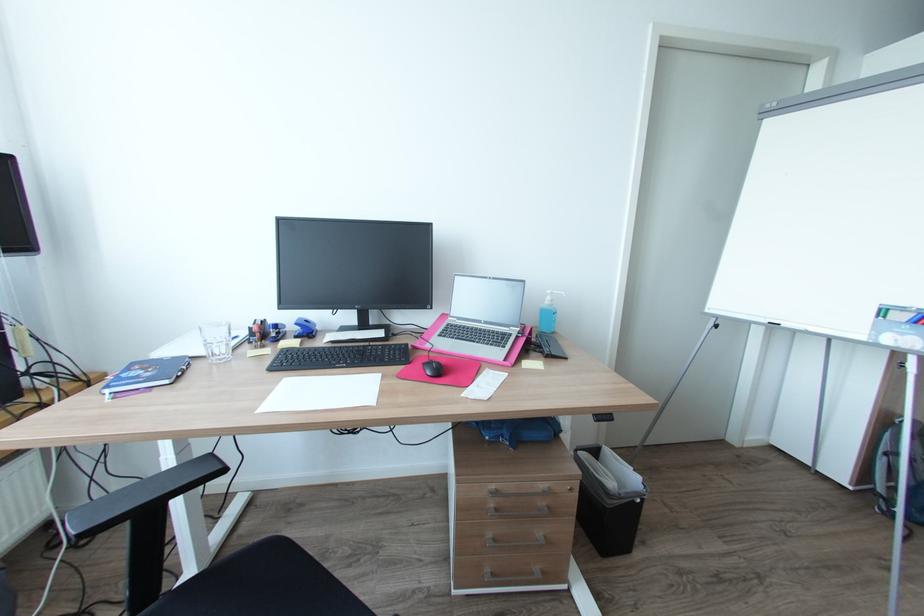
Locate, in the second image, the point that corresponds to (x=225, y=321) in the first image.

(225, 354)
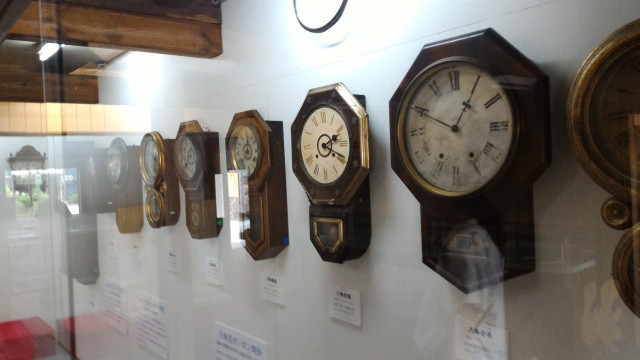
The height and width of the screenshot is (360, 640). I want to click on information card under clock, so click(x=24, y=233), click(x=168, y=254), click(x=129, y=247), click(x=212, y=265), click(x=268, y=278), click(x=340, y=297), click(x=480, y=336).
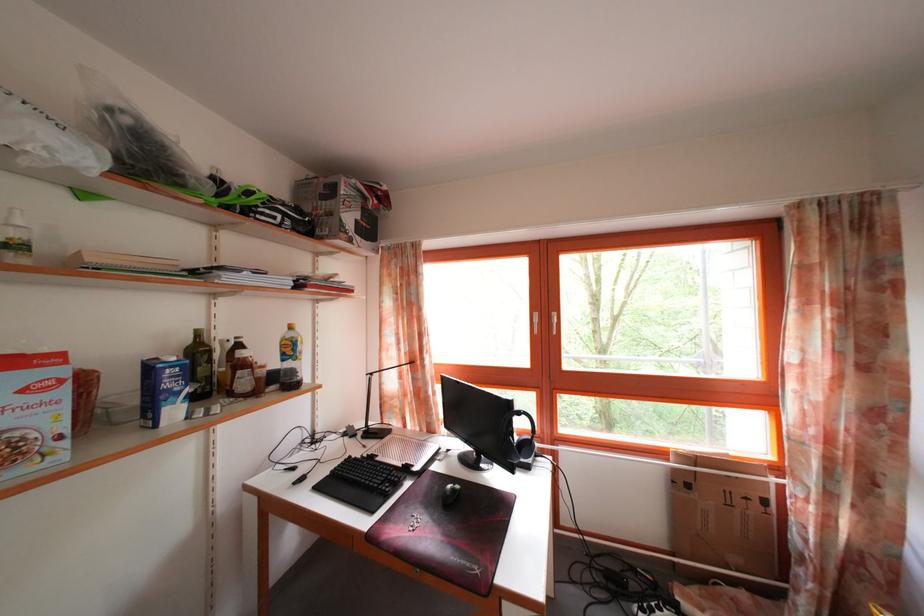
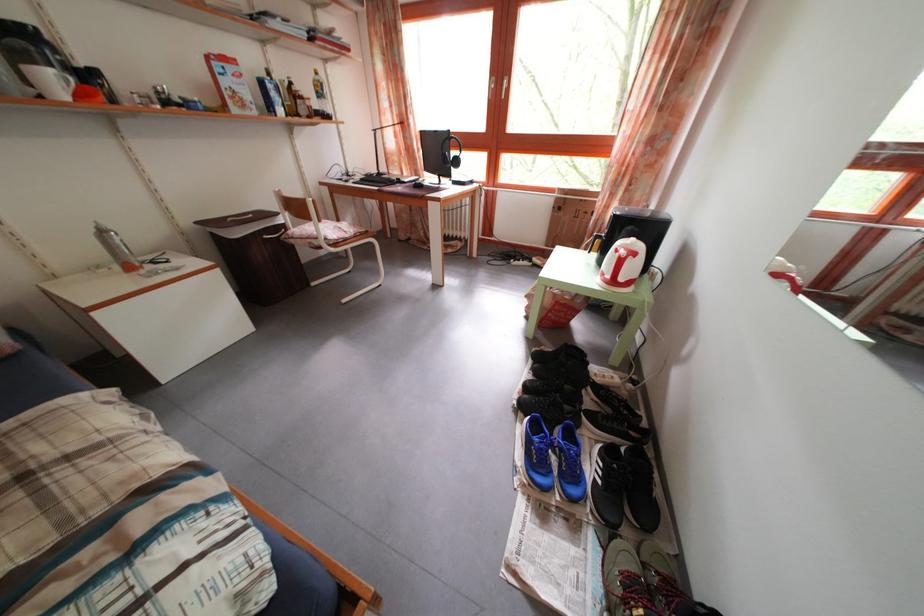
The point at (298, 334) is marked in the first image. Where is the corresponding point in the second image?

(323, 79)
--------------------
Rewrite all of the records above, changing every "image" to "frame" and leaving everything else as it is. Leave the pictures out.

• _Full answer_:
Locate, in the second frame, the point that corresponds to (x=225, y=321) in the first frame.

(225, 354)
The height and width of the screenshot is (360, 640). I want to click on information card under clock, so click(x=24, y=233), click(x=168, y=254), click(x=129, y=247), click(x=212, y=265), click(x=268, y=278), click(x=340, y=297), click(x=480, y=336).
The point at (298, 334) is marked in the first frame. Where is the corresponding point in the second frame?

(323, 79)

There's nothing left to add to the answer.